## TASK STATEMENT
Take from the entries below the stretch from the line with "purple cube [607,454,709,575]" through the line with "camera: 85 degrees right, 10 degrees down", and return it exactly, leaving the pictures out.

□ □ □ □ □ □ □

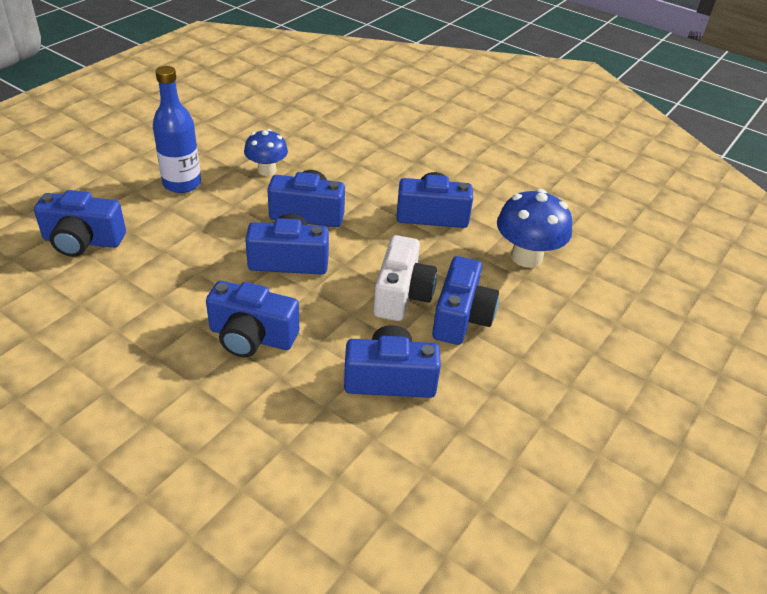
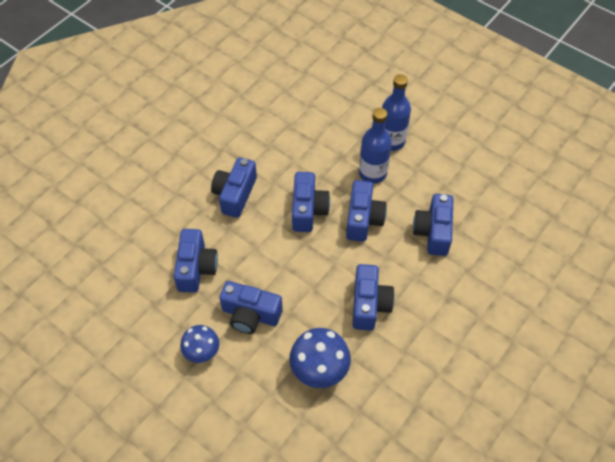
camera: 95 degrees right, 15 degrees up
blue camera [34,190,126,257] -> blue camera moved to [413,194,453,256]
blue mushroom [244,129,288,176] -> blue mushroom moved to [180,325,219,363]
white camera [374,235,437,321] -> none
none -> blue bottle [359,108,392,184]

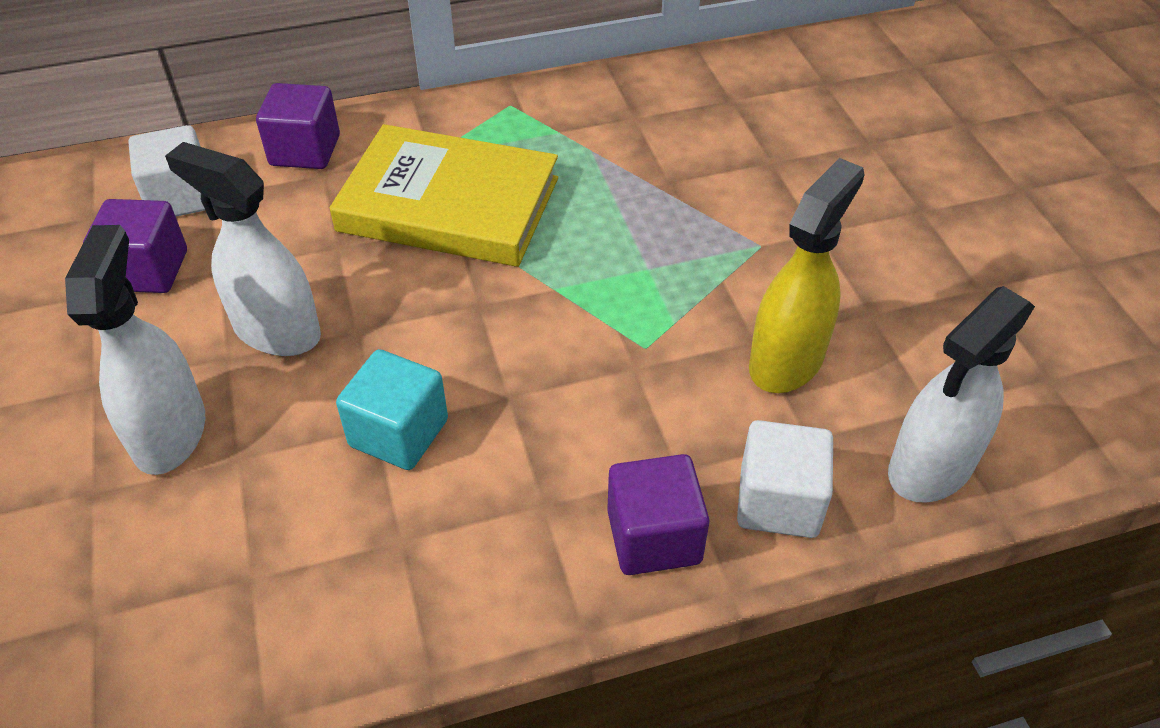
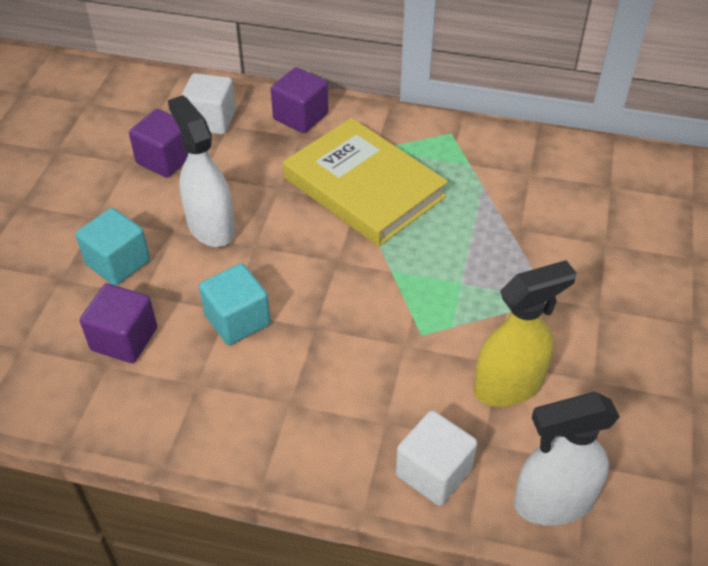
camera: 30 degrees right, 0 degrees up
white spray bottle [65,225,205,475] -> turquoise cube [76,208,150,286]
purple cube [607,454,709,575] -> purple cube moved to [80,283,157,363]

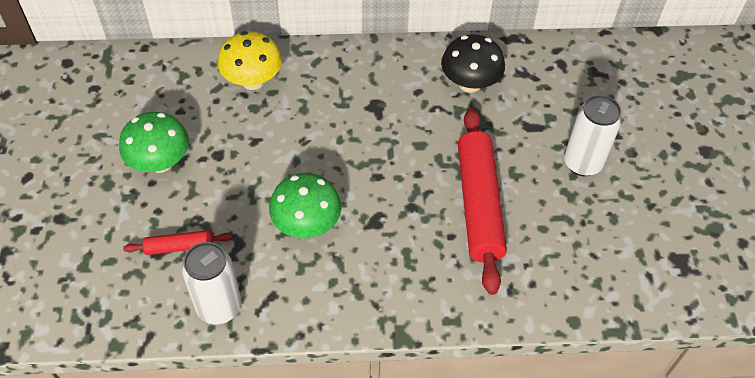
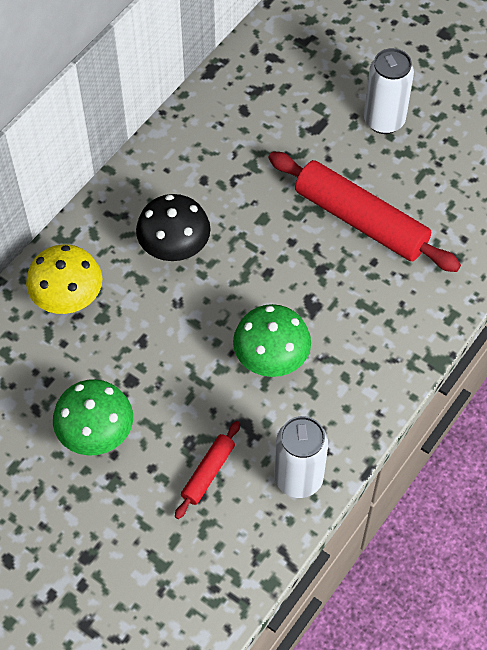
camera: 50 degrees left, 5 degrees up
black mushroom [441,34,505,93] -> black mushroom moved to [136,194,211,261]

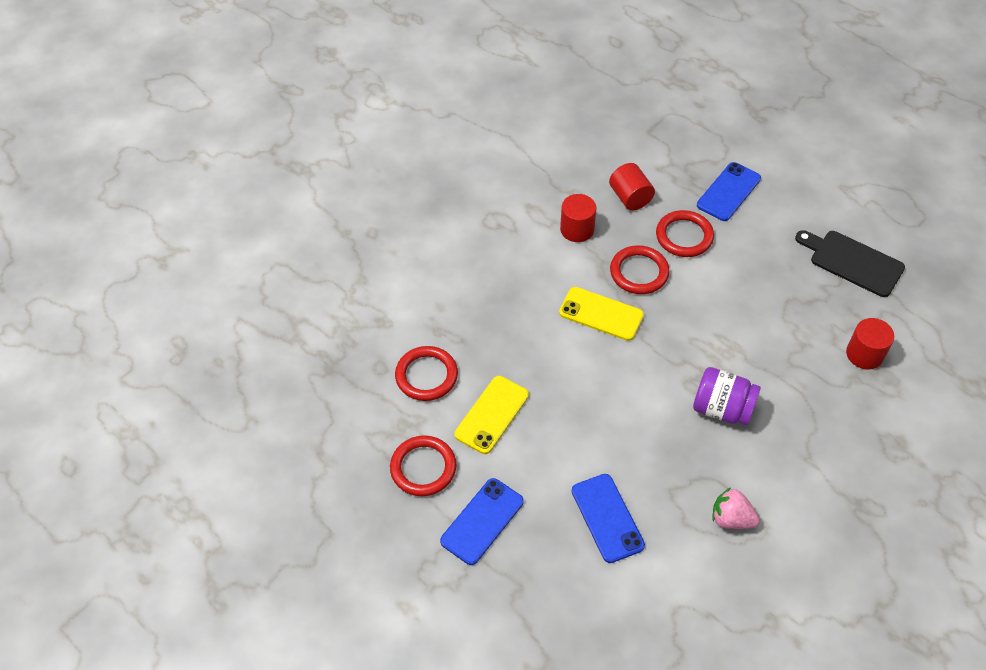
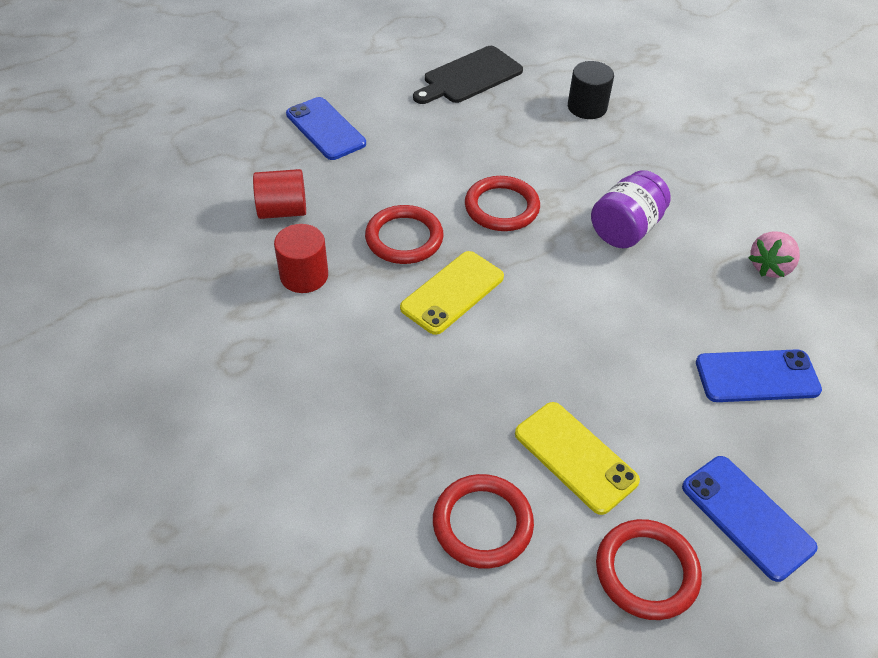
camera: 75 degrees left, 5 degrees down
red ring [656,210,714,257] -> red ring moved to [465,176,540,231]
red cylinder [846,318,894,369] -> black cylinder [568,61,614,119]

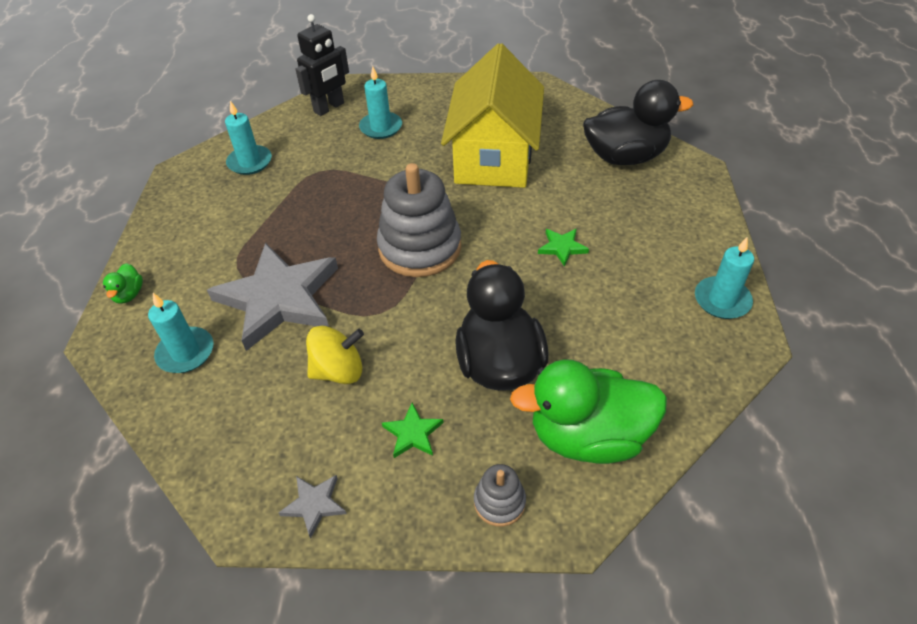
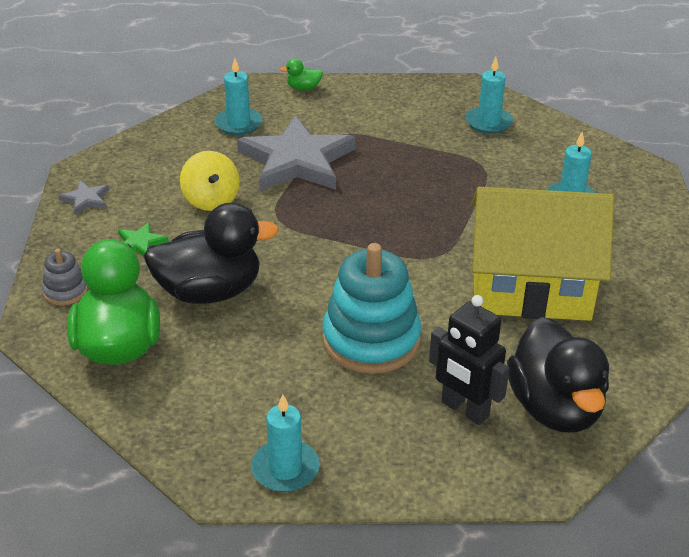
camera: 85 degrees right, 10 degrees down
black robot [295,14,349,116] -> black robot moved to [429,295,510,425]
grey stacking toy [377,163,461,277] -> none
green star [538,228,589,267] -> turquoise stacking toy [322,243,421,374]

□ □ □ □ □ □ □

## ANSWER SECTION
purple cube [607,454,709,575] -> purple cube moved to [80,283,157,363]

camera: 50 degrees left, 5 degrees up
black mushroom [441,34,505,93] -> black mushroom moved to [136,194,211,261]

camera: 75 degrees left, 5 degrees down
red ring [656,210,714,257] -> red ring moved to [465,176,540,231]
red cylinder [846,318,894,369] -> black cylinder [568,61,614,119]

camera: 85 degrees right, 10 degrees down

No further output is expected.